» **Exercise directions**: Please turn every text line in the records below into a Markdown table with the columns Row and Change, numbering the rows and skipping blank lines. Leave the pictures out of the table.

» **Input rows**:
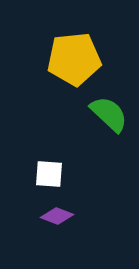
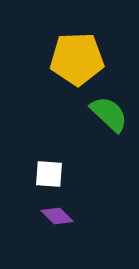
yellow pentagon: moved 3 px right; rotated 4 degrees clockwise
purple diamond: rotated 24 degrees clockwise
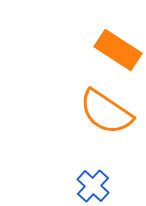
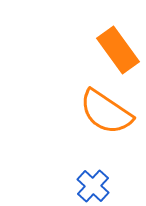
orange rectangle: rotated 21 degrees clockwise
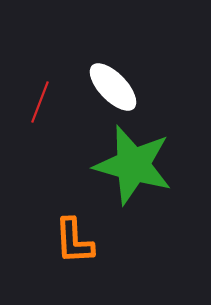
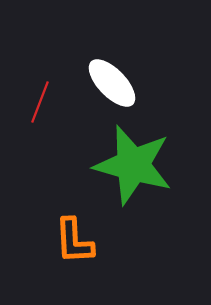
white ellipse: moved 1 px left, 4 px up
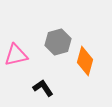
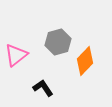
pink triangle: rotated 25 degrees counterclockwise
orange diamond: rotated 28 degrees clockwise
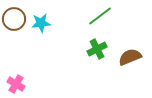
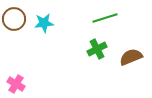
green line: moved 5 px right, 2 px down; rotated 20 degrees clockwise
cyan star: moved 3 px right
brown semicircle: moved 1 px right
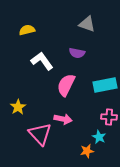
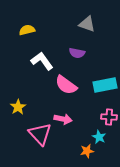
pink semicircle: rotated 80 degrees counterclockwise
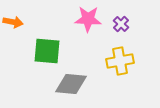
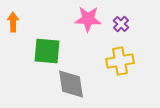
orange arrow: rotated 102 degrees counterclockwise
gray diamond: rotated 76 degrees clockwise
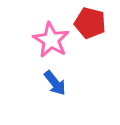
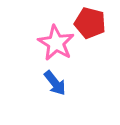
pink star: moved 5 px right, 3 px down
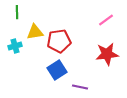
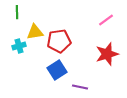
cyan cross: moved 4 px right
red star: rotated 10 degrees counterclockwise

» **Result below**:
| Row | Change |
|---|---|
| 1 | yellow pentagon: moved 3 px right; rotated 4 degrees clockwise |
| 2 | purple diamond: rotated 24 degrees clockwise |
| 3 | orange rectangle: rotated 21 degrees clockwise |
| 4 | white ellipse: moved 1 px left, 4 px up |
| 5 | pink triangle: rotated 25 degrees counterclockwise |
| 6 | orange diamond: rotated 28 degrees clockwise |
| 7 | green line: moved 5 px right, 2 px down; rotated 20 degrees clockwise |
| 8 | cyan star: moved 3 px right |
| 9 | brown semicircle: moved 1 px right |
| 10 | pink semicircle: rotated 80 degrees counterclockwise |
| 11 | orange arrow: rotated 102 degrees counterclockwise |
| 12 | gray diamond: rotated 76 degrees clockwise |
| 13 | pink star: moved 5 px right, 3 px down |
| 14 | cyan cross: moved 4 px right |
| 15 | red star: rotated 10 degrees counterclockwise |